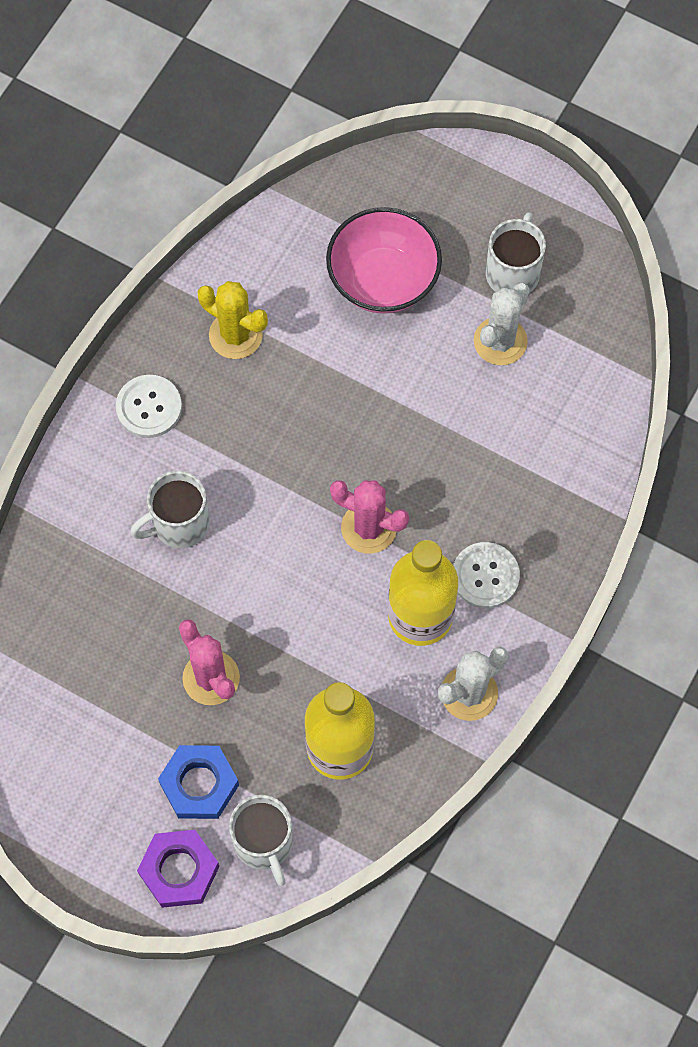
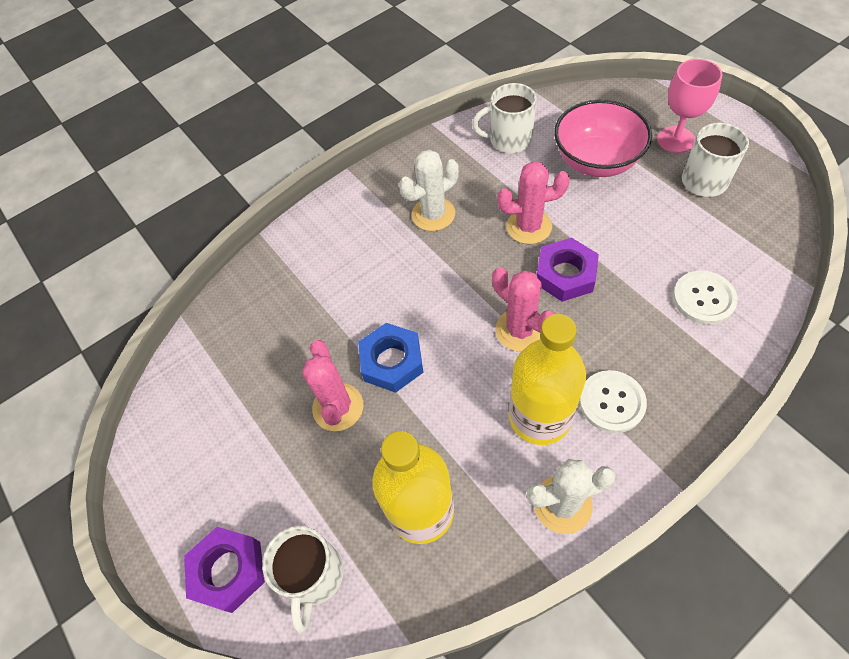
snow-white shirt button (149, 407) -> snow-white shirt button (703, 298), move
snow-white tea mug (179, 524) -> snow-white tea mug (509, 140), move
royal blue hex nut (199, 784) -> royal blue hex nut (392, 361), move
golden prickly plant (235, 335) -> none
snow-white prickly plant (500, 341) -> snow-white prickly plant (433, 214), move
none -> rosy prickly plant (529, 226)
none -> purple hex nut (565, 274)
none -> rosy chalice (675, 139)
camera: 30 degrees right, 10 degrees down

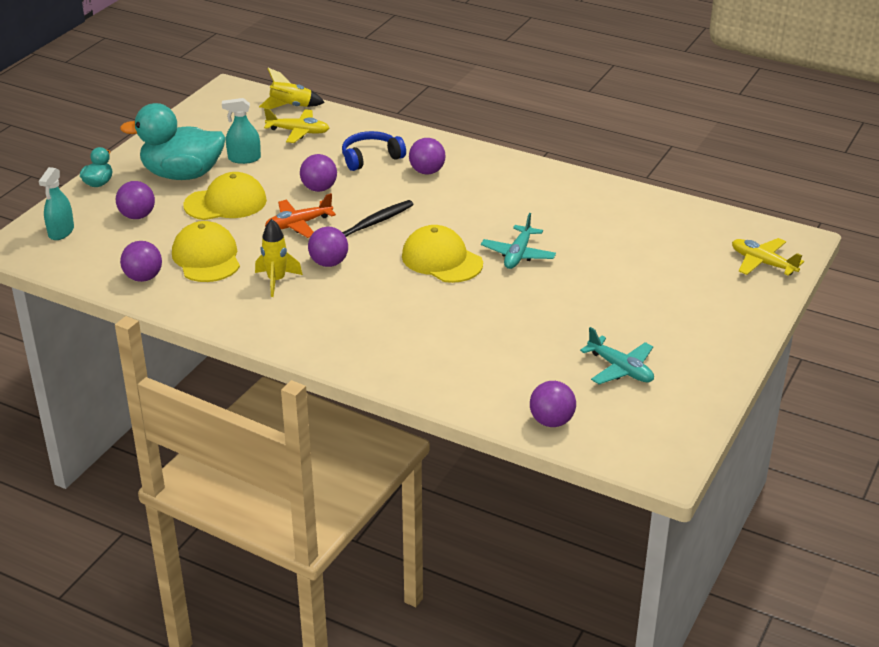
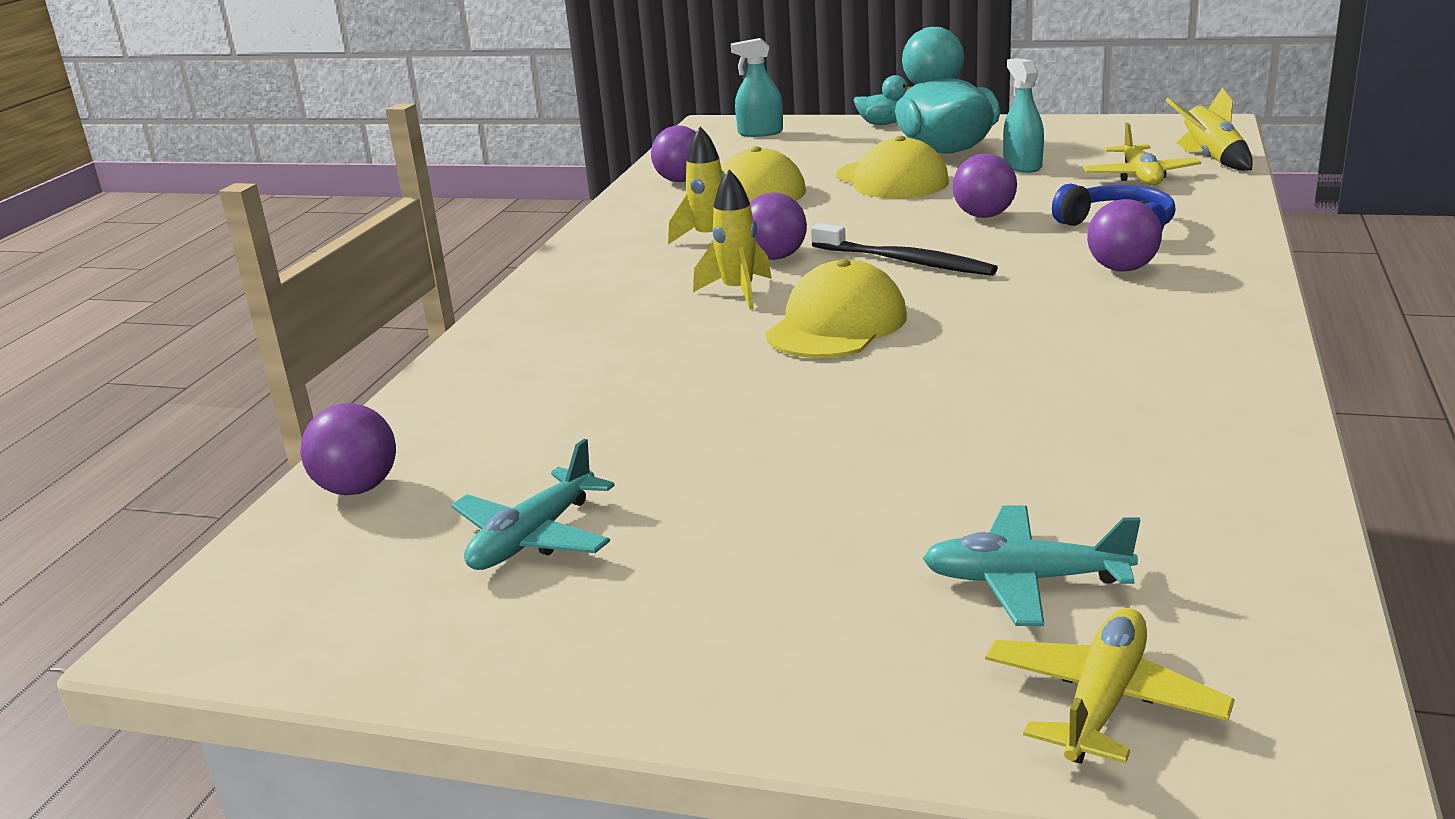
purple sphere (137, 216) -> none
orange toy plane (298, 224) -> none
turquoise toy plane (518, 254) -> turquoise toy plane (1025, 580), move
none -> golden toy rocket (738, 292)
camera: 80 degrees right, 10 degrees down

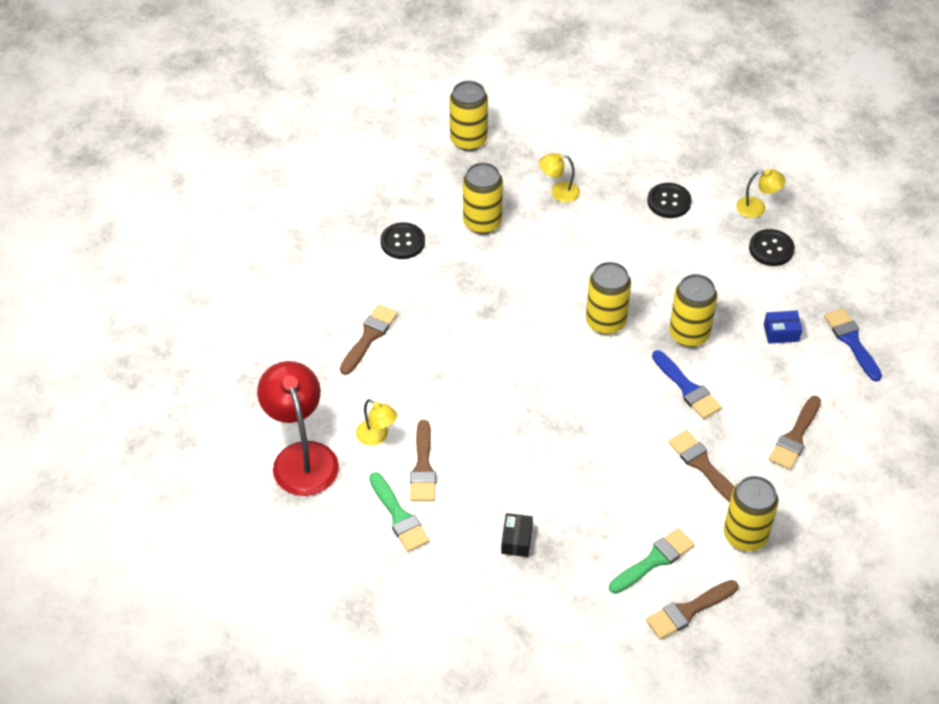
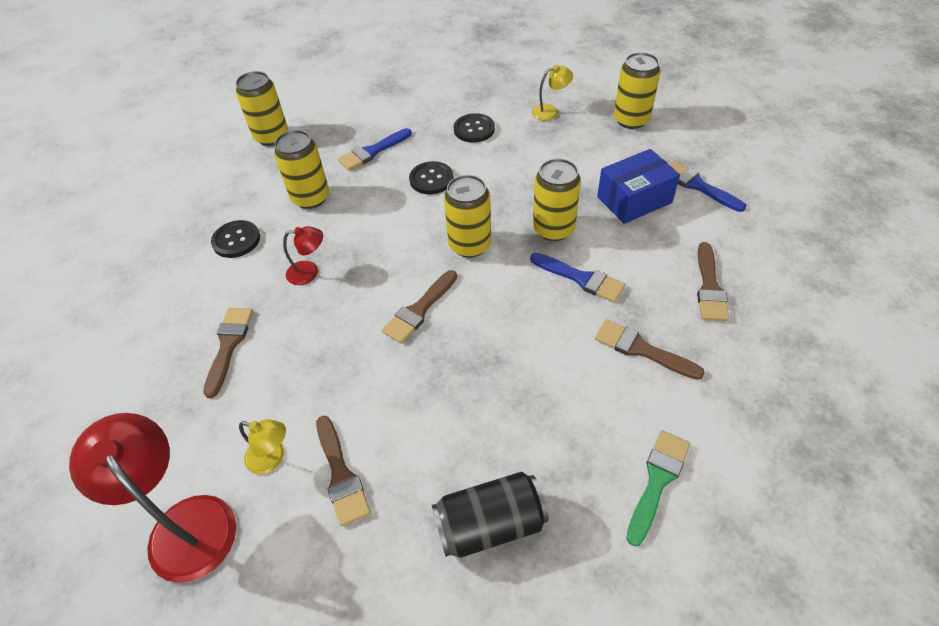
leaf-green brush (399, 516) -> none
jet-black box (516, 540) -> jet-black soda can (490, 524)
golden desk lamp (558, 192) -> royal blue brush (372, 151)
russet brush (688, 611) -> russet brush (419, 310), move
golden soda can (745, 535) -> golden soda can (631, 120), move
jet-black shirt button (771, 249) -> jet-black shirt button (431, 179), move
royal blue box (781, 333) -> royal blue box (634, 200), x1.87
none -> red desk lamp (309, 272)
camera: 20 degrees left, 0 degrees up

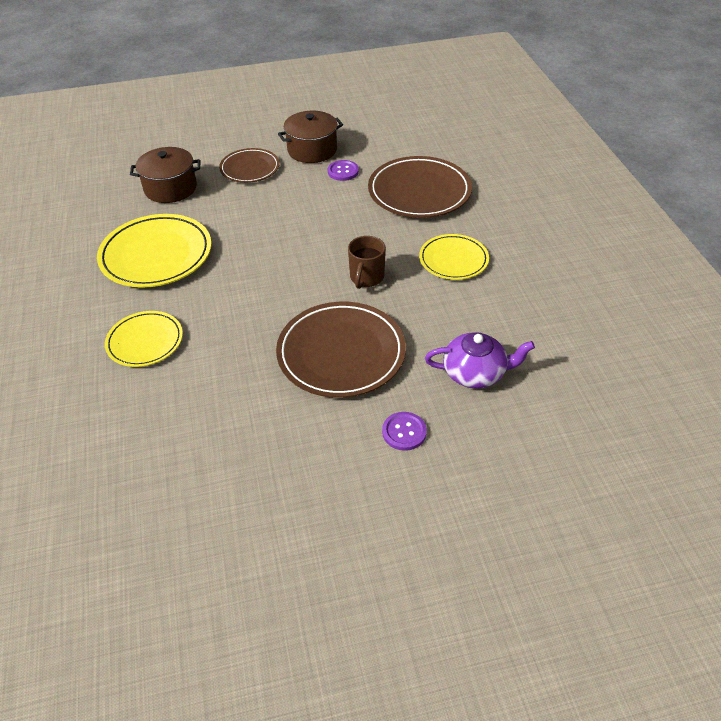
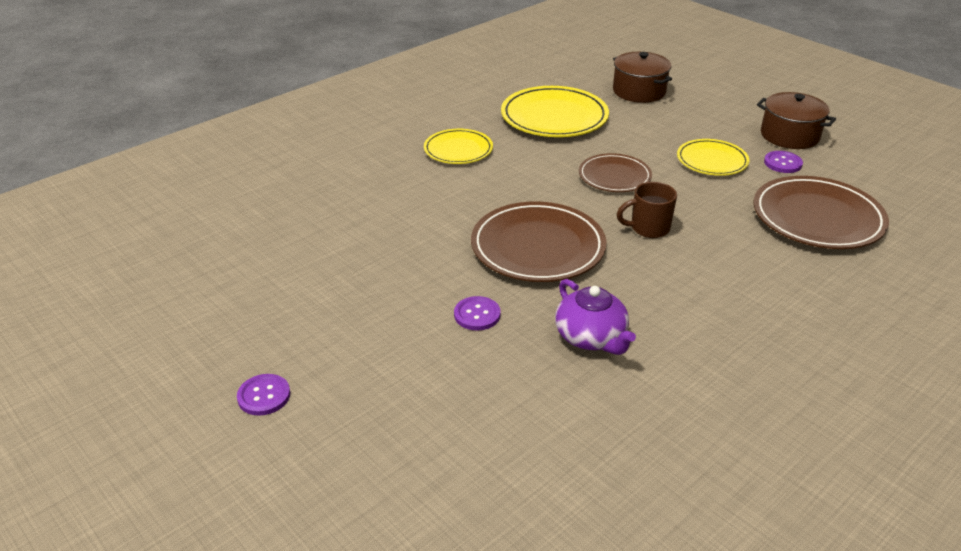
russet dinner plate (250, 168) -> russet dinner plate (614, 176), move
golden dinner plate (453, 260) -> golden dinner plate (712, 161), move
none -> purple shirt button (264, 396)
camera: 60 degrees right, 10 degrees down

= = =

Required action: Could you set down, exactly as written, the lines above between the one holding "snow-white prickly plant (500, 341)" and the one holding "none -> rosy chalice (675, 139)", inclusive, and nothing more?

Task response:
snow-white prickly plant (500, 341) -> snow-white prickly plant (433, 214), move
none -> rosy prickly plant (529, 226)
none -> purple hex nut (565, 274)
none -> rosy chalice (675, 139)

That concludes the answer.